◆ What is asked
Which lines in the records below contain the word "coffee"? Report each of those lines in full.
## begin Stored rows
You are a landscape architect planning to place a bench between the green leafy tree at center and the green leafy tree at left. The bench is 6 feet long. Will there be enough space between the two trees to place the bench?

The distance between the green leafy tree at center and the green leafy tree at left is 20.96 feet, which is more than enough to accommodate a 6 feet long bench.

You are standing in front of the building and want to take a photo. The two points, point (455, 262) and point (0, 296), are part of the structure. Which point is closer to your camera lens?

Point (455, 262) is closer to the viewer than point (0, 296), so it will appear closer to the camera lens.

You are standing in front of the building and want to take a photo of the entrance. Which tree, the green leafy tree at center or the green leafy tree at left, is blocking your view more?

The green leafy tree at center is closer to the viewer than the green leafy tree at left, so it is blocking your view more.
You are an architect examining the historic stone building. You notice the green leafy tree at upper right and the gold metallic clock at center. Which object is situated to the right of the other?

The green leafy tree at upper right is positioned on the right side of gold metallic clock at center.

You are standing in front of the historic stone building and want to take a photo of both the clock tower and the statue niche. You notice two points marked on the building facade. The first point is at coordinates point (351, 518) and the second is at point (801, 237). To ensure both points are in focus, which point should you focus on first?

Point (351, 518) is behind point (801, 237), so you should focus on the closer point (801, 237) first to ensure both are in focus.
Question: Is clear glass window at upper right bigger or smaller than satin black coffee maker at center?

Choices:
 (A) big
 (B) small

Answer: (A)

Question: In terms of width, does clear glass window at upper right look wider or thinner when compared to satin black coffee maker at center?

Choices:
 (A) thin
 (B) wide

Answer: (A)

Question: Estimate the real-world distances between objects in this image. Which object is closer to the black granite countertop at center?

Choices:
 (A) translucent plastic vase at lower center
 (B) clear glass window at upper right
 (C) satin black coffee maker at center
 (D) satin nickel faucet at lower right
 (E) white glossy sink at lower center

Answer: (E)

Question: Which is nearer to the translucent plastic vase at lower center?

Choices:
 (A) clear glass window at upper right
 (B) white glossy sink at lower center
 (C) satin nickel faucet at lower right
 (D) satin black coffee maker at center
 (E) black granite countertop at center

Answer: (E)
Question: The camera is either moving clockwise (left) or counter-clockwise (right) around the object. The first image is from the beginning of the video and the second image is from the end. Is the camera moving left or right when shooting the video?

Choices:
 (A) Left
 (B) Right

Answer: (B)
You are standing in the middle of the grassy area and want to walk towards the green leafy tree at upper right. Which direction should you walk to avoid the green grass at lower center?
## end Stored rows
◆ Solution to this task
Question: Is clear glass window at upper right bigger or smaller than satin black coffee maker at center?
Question: In terms of width, does clear glass window at upper right look wider or thinner when compared to satin black coffee maker at center?
 (C) satin black coffee maker at center
 (D) satin black coffee maker at center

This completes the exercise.